# Directions for this task:
Reproduce, word for word, all of the records; the pictures stay out.

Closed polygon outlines
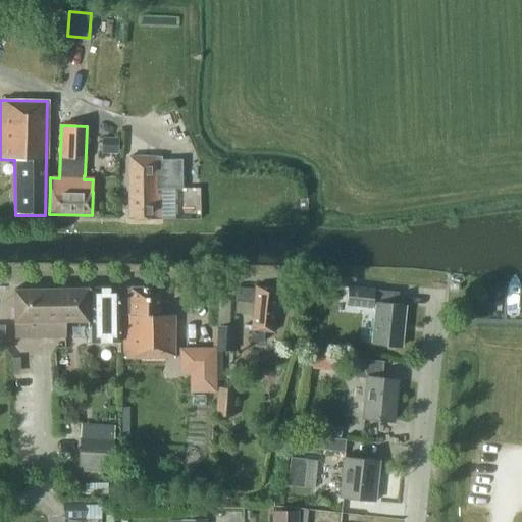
[(101,154),(117,154),(117,138),(101,138),(101,154)]
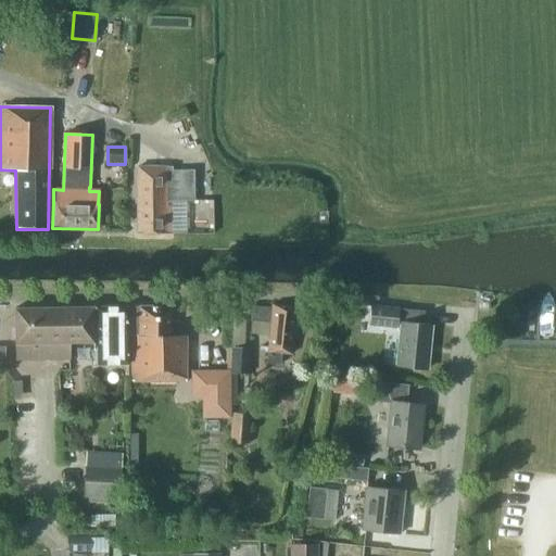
[(171,202),(192,202),(191,171),(171,172),(171,167),(136,167),(136,234),(171,234),(171,202)]
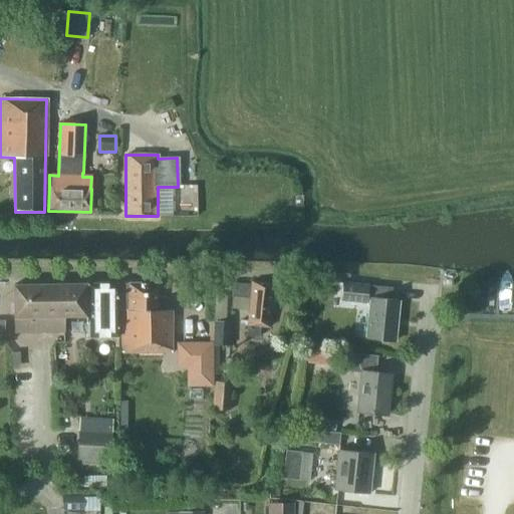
[(268,328),(273,284),(250,282),(250,285),(232,283),(231,297),(249,299),(246,326),(247,326),(246,335),(258,336),(259,326),(268,328)]
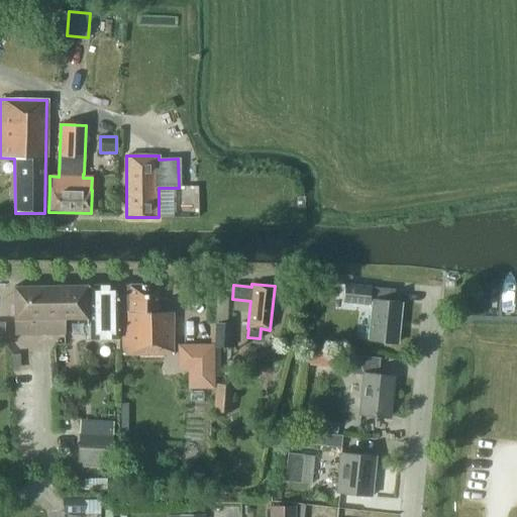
[(396,343),(400,303),(392,303),(393,290),(343,285),(342,303),(371,306),(368,341),(396,343)]
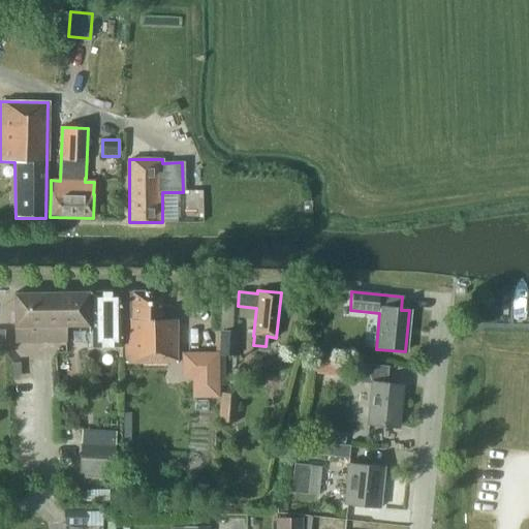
[(14,343),(43,342),(66,342),(65,327),(88,327),(88,325),(90,325),(90,292),(13,293),(13,328),(14,343)]
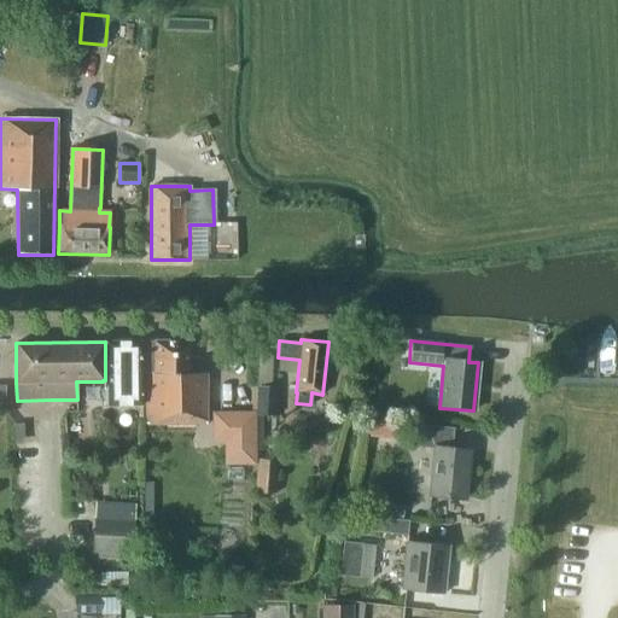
[(103,380),(103,382),(103,406),(141,406),(140,369),(140,342),(105,342),(105,380),(103,380)]
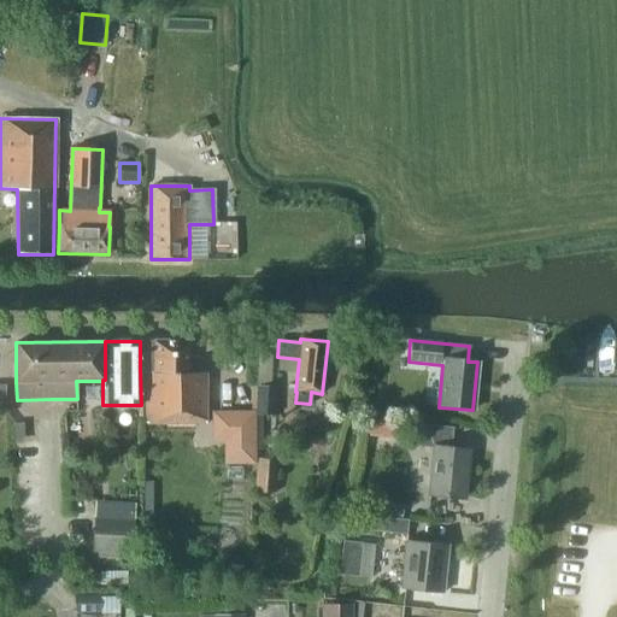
[(140,341),(140,369),(145,369),(145,423),(205,423),(205,372),(189,372),(188,341),(140,341)]
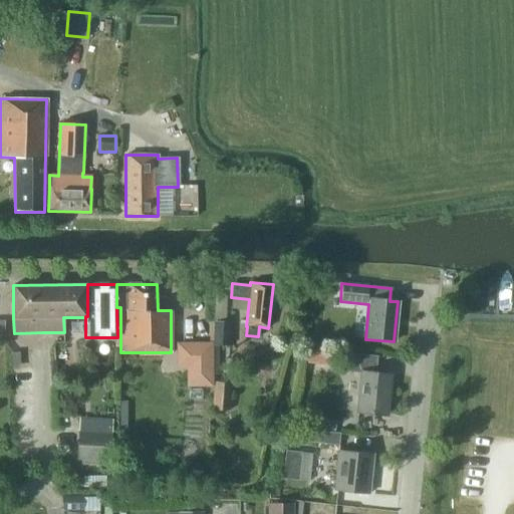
[(228,346),(230,322),(214,321),(212,345),(228,346)]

# Response:
[(101,154),(117,154),(117,138),(101,138),(101,154)]
[(171,202),(192,202),(191,171),(171,172),(171,167),(136,167),(136,234),(171,234),(171,202)]
[(268,328),(273,284),(250,282),(250,285),(232,283),(231,297),(249,299),(246,326),(247,326),(246,335),(258,336),(259,326),(268,328)]
[(396,343),(400,303),(392,303),(393,290),(343,285),(342,303),(371,306),(368,341),(396,343)]
[(14,343),(43,342),(66,342),(65,327),(88,327),(88,325),(90,325),(90,292),(13,293),(13,328),(14,343)]
[(103,380),(103,382),(103,406),(141,406),(140,369),(140,342),(105,342),(105,380),(103,380)]
[(140,341),(140,369),(145,369),(145,423),(205,423),(205,372),(189,372),(188,341),(140,341)]
[(228,346),(230,322),(214,321),(212,345),(228,346)]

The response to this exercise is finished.